======== Records supplied ========

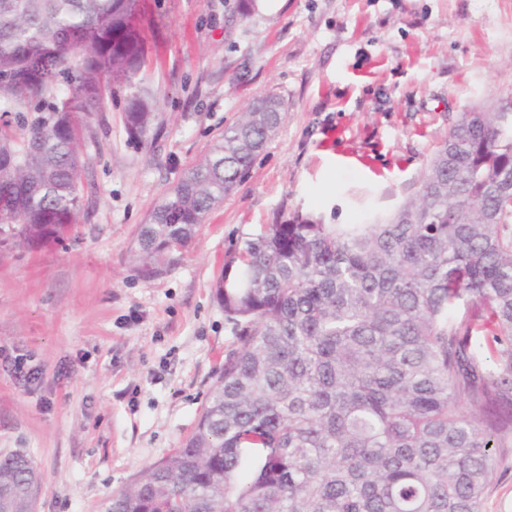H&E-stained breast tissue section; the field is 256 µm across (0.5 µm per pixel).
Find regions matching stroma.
<instances>
[{
  "label": "stroma",
  "instance_id": "stroma-1",
  "mask_svg": "<svg viewBox=\"0 0 512 512\" xmlns=\"http://www.w3.org/2000/svg\"><path fill=\"white\" fill-rule=\"evenodd\" d=\"M146 5L148 143L129 136L117 90L81 146L77 238L0 247V454L34 461L37 512H104L191 435L237 345L215 287L246 237L296 213H390L462 112L512 92V0H281L244 18L224 0ZM265 96L282 105L276 134L191 244L143 278L140 225ZM482 512H512V447Z\"/></svg>",
  "mask_w": 512,
  "mask_h": 512
}]
</instances>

========

Output the records above exactly; leave out the pictures.

Task result:
H&E-stained breast tissue section; the field is 256 µm across (0.5 µm per pixel).
Find regions matching stroma.
<instances>
[{
  "label": "stroma",
  "instance_id": "stroma-1",
  "mask_svg": "<svg viewBox=\"0 0 512 512\" xmlns=\"http://www.w3.org/2000/svg\"><path fill=\"white\" fill-rule=\"evenodd\" d=\"M146 5L148 143L129 136L117 90L81 146L77 238L0 247V454L34 461L37 512H104L191 435L237 345L215 287L246 237L296 213H390L462 112L512 92V0H281L244 18L224 0ZM265 96L282 105L276 134L191 244L143 278L140 225ZM482 512H512V447Z\"/></svg>",
  "mask_w": 512,
  "mask_h": 512
}]
</instances>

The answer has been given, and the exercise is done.